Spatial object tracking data
____
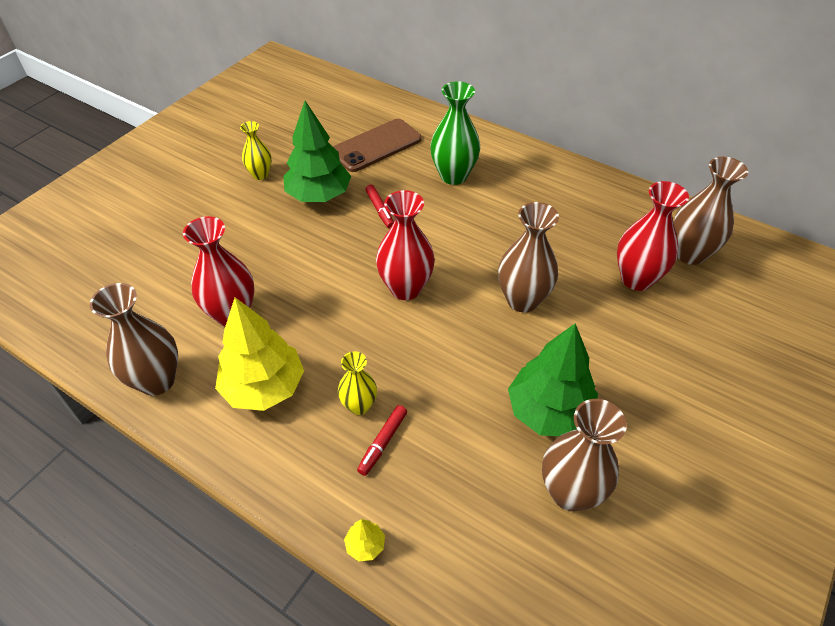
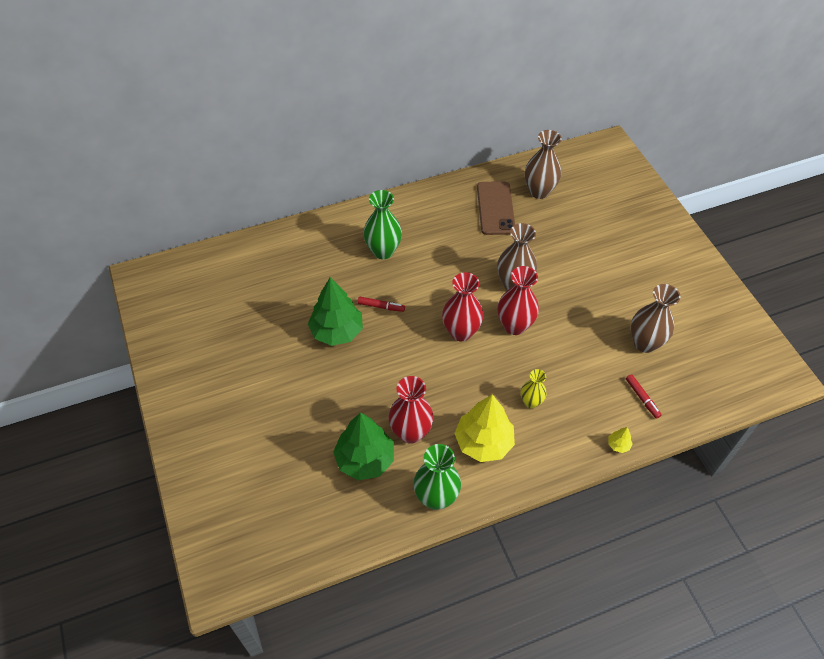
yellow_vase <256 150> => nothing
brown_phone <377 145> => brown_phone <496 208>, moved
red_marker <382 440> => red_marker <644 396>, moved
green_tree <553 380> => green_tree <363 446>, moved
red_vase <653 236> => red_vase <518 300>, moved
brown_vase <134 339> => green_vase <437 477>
____
* [WORK TO COMPLETE] Set the lines down exactly as they stand, beginning at the one that contains "red_vase <653 236>" and stopping after the last line of the entries above.

* [COMPLETED TASK]
red_vase <653 236> => red_vase <518 300>, moved
brown_vase <134 339> => green_vase <437 477>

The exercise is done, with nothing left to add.